Lines below containing the word "degrees" should be copied out.
___ Information given
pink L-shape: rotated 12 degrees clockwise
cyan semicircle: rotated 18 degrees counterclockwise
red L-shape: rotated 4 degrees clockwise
______
___ Information given
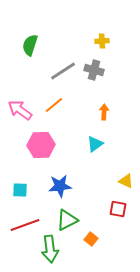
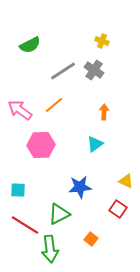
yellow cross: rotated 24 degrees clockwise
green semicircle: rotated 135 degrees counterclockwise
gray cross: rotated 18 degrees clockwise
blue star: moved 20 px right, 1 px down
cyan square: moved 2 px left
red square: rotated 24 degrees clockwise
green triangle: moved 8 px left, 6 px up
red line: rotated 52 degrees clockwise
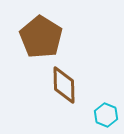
______
___ Information given
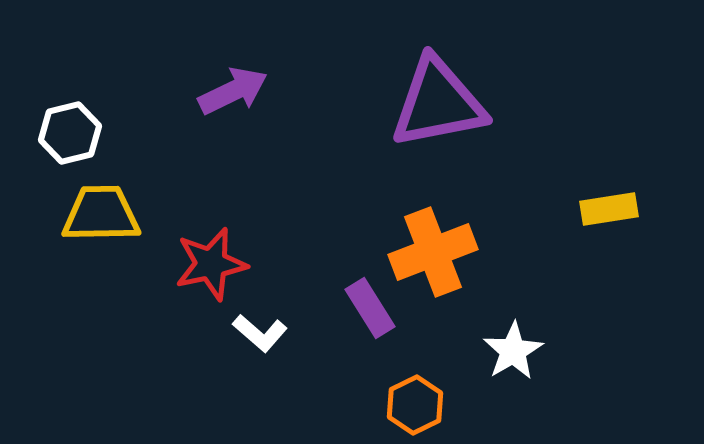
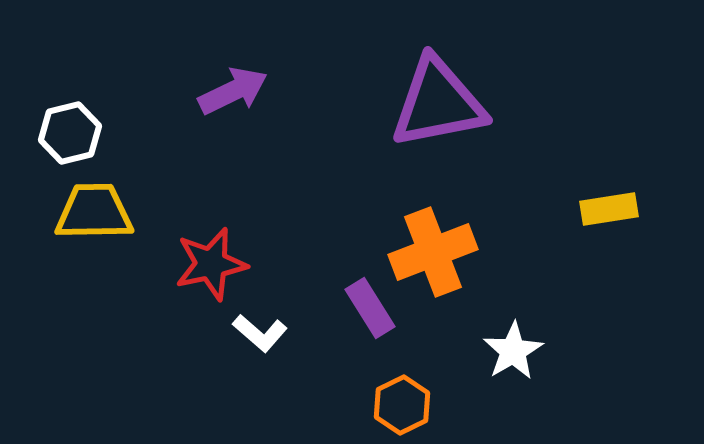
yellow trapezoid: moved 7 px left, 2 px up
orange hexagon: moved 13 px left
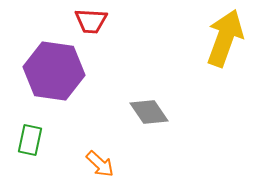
______
> Solution to this exercise:
pink L-shape: rotated 12 degrees clockwise
cyan semicircle: rotated 18 degrees counterclockwise
red L-shape: rotated 4 degrees clockwise
yellow cross: rotated 24 degrees clockwise
green semicircle: rotated 135 degrees counterclockwise
gray cross: rotated 18 degrees clockwise
red square: rotated 24 degrees clockwise
red line: rotated 52 degrees clockwise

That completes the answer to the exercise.